● **REQUIRED WORK**
Your job is to return the whole listing unchanged while skipping its images.

● **DATA EXTRACT**

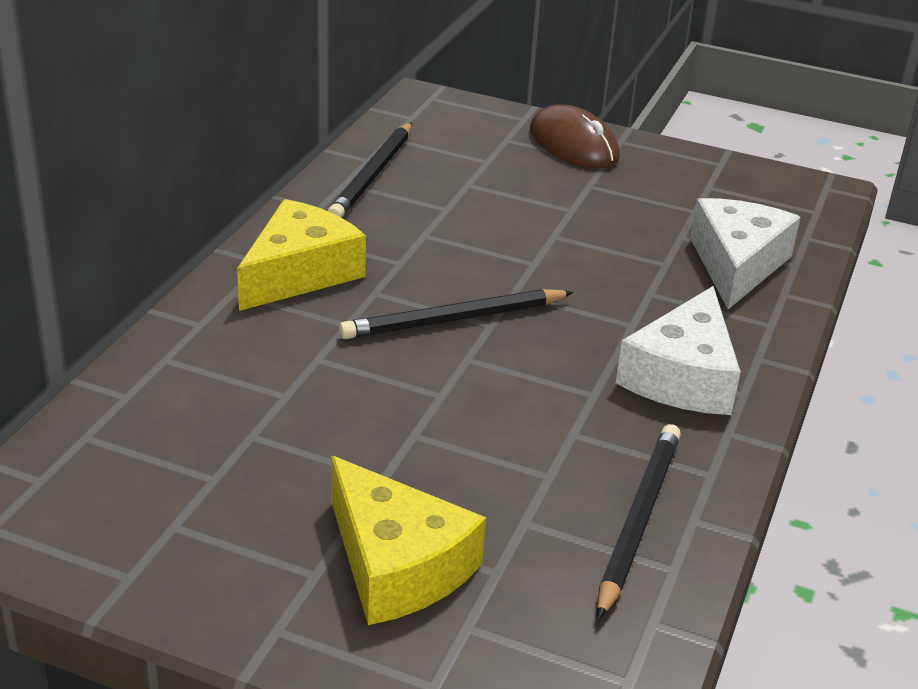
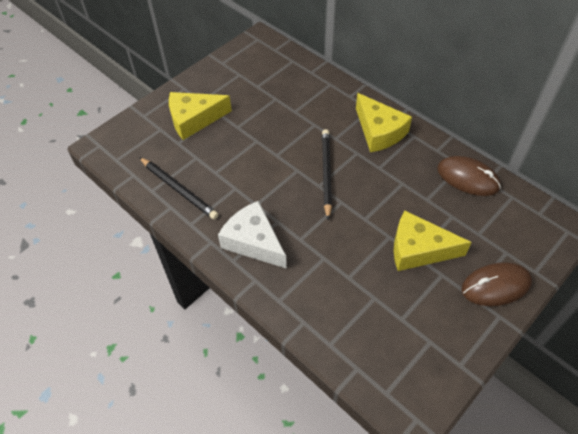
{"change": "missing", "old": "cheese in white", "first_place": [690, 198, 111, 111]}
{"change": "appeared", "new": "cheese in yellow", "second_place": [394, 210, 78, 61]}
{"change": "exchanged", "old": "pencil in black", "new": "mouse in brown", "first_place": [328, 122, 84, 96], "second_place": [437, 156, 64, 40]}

● **TASK SOLUTION**
{"change": "missing", "old": "cheese in white", "first_place": [690, 198, 111, 111]}
{"change": "appeared", "new": "cheese in yellow", "second_place": [394, 210, 78, 61]}
{"change": "exchanged", "old": "pencil in black", "new": "mouse in brown", "first_place": [328, 122, 84, 96], "second_place": [437, 156, 64, 40]}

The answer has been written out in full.